### Saved data entries
──────────
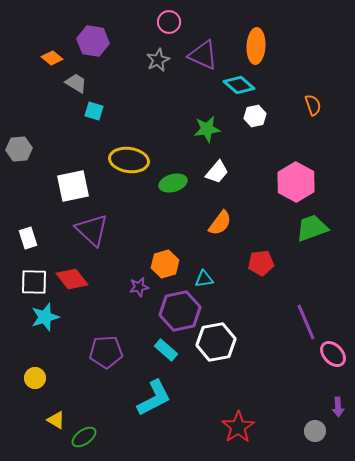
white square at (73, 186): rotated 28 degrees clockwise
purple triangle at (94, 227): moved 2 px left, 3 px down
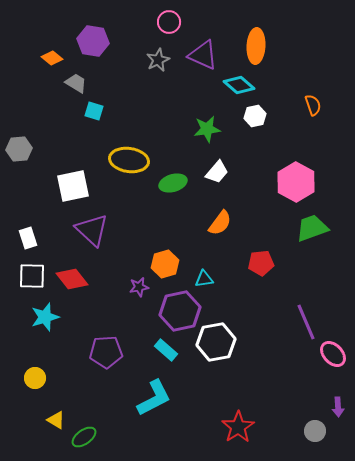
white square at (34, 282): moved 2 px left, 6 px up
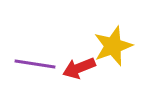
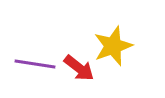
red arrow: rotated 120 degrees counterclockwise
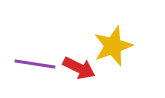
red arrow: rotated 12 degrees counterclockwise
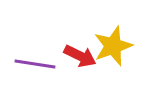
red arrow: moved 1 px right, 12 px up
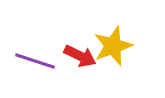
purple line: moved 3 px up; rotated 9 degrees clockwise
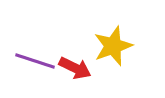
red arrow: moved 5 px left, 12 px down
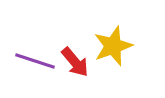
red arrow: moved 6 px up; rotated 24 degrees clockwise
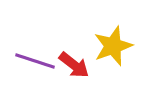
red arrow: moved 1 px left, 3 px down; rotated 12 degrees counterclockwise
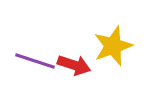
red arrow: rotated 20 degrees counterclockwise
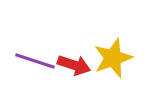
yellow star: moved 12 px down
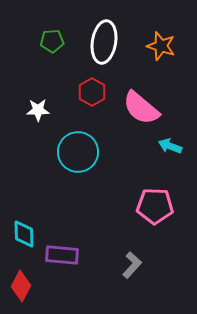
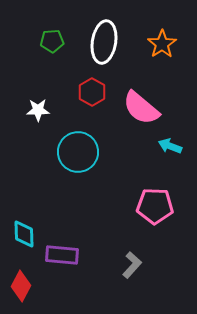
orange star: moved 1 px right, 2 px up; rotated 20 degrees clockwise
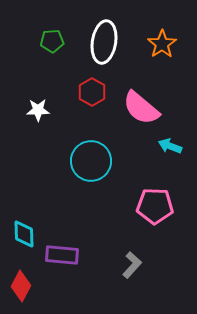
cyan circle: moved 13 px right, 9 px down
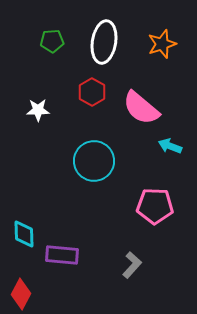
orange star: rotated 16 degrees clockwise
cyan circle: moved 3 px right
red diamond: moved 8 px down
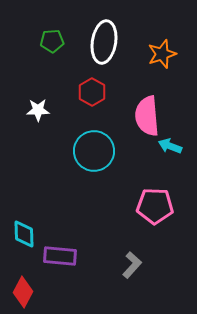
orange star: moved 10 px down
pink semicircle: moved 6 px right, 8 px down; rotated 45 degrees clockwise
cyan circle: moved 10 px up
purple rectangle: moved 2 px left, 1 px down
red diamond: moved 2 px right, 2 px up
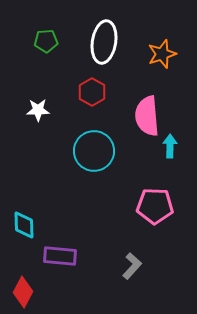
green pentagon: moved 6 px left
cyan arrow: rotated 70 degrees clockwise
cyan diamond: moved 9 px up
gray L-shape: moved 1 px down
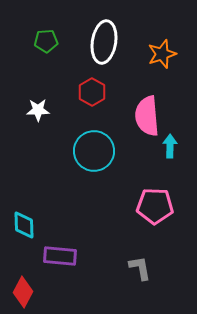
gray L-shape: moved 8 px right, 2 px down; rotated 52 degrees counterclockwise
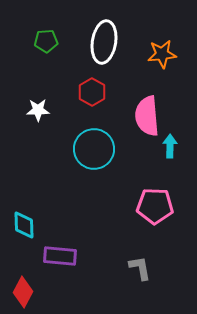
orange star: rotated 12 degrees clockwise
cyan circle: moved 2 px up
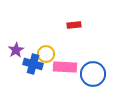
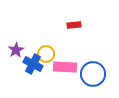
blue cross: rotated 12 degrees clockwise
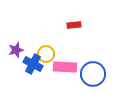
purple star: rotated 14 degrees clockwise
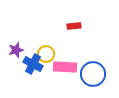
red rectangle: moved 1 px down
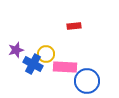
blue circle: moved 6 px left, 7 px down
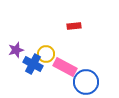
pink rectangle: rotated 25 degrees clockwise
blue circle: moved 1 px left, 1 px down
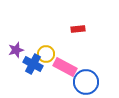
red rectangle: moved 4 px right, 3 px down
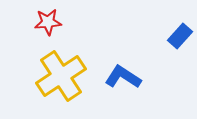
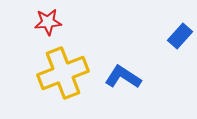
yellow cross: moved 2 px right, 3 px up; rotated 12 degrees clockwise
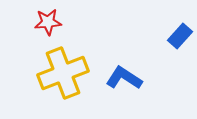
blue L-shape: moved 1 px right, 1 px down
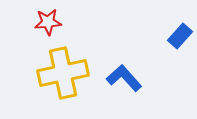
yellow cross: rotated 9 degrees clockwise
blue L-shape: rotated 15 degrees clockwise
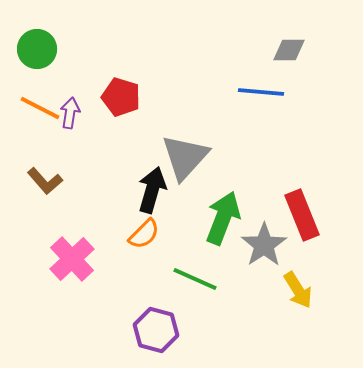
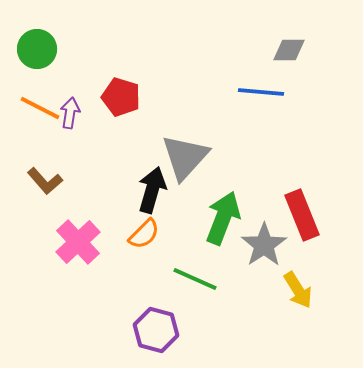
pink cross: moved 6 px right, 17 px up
──────────
### Directions
Copy every line of the material above word for word, leaving out the pictures.

### Task output
white square at (73, 186): rotated 28 degrees clockwise
purple triangle at (94, 227): moved 2 px left, 3 px down
white square at (34, 282): moved 2 px left, 6 px up
red arrow: rotated 120 degrees counterclockwise
red arrow: rotated 12 degrees counterclockwise
red arrow: moved 1 px right, 12 px up
purple line: moved 3 px up; rotated 9 degrees clockwise
red arrow: moved 5 px left, 12 px down
red arrow: moved 6 px up; rotated 24 degrees clockwise
red arrow: moved 1 px left, 3 px down; rotated 12 degrees counterclockwise
red arrow: rotated 20 degrees counterclockwise
yellow star: moved 12 px down
orange star: moved 1 px right, 2 px up; rotated 20 degrees clockwise
cyan circle: moved 13 px right, 9 px down
orange star: rotated 16 degrees clockwise
cyan circle: moved 3 px right
red diamond: moved 8 px down
orange star: moved 10 px down
pink semicircle: moved 6 px right, 8 px down; rotated 45 degrees clockwise
cyan circle: moved 10 px up
purple rectangle: moved 2 px left, 1 px down
red diamond: moved 2 px right, 2 px up
green pentagon: moved 6 px left
cyan arrow: rotated 70 degrees clockwise
cyan diamond: moved 9 px up
gray L-shape: moved 1 px down
gray L-shape: moved 8 px right, 2 px down; rotated 52 degrees counterclockwise
orange star: rotated 12 degrees clockwise
cyan circle: moved 2 px up
blue cross: rotated 12 degrees clockwise
purple star: rotated 14 degrees clockwise
red rectangle: moved 1 px down
blue circle: moved 6 px left, 7 px down
pink rectangle: rotated 25 degrees clockwise
blue circle: moved 1 px left, 1 px down
red rectangle: moved 4 px right, 3 px down
yellow cross: moved 2 px right, 3 px up; rotated 12 degrees clockwise
blue L-shape: moved 1 px right, 1 px down
yellow cross: rotated 9 degrees clockwise
blue L-shape: rotated 15 degrees clockwise
pink cross: moved 6 px right, 17 px up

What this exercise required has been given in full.